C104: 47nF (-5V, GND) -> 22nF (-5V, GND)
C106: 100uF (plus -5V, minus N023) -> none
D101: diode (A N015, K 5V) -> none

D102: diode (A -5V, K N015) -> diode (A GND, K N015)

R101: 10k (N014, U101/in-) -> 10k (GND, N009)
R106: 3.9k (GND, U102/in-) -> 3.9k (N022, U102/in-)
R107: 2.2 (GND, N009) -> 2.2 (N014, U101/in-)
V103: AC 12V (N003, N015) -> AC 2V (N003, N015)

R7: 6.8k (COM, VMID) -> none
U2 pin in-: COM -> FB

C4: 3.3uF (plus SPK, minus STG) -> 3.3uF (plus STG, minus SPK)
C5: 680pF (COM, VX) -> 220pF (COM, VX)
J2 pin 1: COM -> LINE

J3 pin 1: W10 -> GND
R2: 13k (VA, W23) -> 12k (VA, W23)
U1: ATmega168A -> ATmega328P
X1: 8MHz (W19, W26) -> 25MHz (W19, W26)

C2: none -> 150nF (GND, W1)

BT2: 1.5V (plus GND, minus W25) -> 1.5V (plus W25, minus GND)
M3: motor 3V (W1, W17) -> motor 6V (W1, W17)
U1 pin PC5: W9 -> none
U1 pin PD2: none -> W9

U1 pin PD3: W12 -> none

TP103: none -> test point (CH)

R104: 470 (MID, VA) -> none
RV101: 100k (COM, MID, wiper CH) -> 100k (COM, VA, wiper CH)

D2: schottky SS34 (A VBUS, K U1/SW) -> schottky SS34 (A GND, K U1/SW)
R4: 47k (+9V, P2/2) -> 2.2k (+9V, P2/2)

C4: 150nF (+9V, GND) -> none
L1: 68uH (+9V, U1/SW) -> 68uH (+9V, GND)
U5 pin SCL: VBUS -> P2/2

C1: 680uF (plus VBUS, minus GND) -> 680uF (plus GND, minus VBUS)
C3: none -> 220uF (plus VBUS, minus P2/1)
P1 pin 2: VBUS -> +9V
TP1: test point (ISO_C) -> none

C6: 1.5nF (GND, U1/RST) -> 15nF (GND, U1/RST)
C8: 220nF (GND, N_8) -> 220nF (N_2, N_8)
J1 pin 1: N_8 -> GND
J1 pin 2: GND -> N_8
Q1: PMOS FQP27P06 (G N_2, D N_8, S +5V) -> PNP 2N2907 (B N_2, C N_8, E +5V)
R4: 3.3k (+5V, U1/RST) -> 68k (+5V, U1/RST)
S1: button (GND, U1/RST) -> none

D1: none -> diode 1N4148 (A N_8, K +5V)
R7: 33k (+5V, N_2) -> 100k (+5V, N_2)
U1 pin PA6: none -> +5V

· · · ·

Begin at the first line of the records above and quote every line verbatim through the one that contains "V103: AC 12V".

C104: 47nF (-5V, GND) -> 22nF (-5V, GND)
C106: 100uF (plus -5V, minus N023) -> none
D101: diode (A N015, K 5V) -> none

D102: diode (A -5V, K N015) -> diode (A GND, K N015)

R101: 10k (N014, U101/in-) -> 10k (GND, N009)
R106: 3.9k (GND, U102/in-) -> 3.9k (N022, U102/in-)
R107: 2.2 (GND, N009) -> 2.2 (N014, U101/in-)
V103: AC 12V (N003, N015) -> AC 2V (N003, N015)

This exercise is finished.